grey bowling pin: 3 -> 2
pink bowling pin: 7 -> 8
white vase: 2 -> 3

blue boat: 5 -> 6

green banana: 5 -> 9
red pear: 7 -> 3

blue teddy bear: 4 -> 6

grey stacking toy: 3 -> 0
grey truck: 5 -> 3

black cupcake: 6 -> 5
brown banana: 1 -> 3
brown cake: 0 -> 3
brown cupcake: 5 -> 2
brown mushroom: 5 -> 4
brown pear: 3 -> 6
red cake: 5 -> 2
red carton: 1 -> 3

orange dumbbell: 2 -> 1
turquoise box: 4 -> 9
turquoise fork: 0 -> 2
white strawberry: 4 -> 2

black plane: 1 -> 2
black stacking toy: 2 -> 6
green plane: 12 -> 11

> _What is required_
The expected output is an exact copy of all the records above.

> _Exercise result_
grey bowling pin: 3 -> 2
pink bowling pin: 7 -> 8
white vase: 2 -> 3

blue boat: 5 -> 6

green banana: 5 -> 9
red pear: 7 -> 3

blue teddy bear: 4 -> 6

grey stacking toy: 3 -> 0
grey truck: 5 -> 3

black cupcake: 6 -> 5
brown banana: 1 -> 3
brown cake: 0 -> 3
brown cupcake: 5 -> 2
brown mushroom: 5 -> 4
brown pear: 3 -> 6
red cake: 5 -> 2
red carton: 1 -> 3

orange dumbbell: 2 -> 1
turquoise box: 4 -> 9
turquoise fork: 0 -> 2
white strawberry: 4 -> 2

black plane: 1 -> 2
black stacking toy: 2 -> 6
green plane: 12 -> 11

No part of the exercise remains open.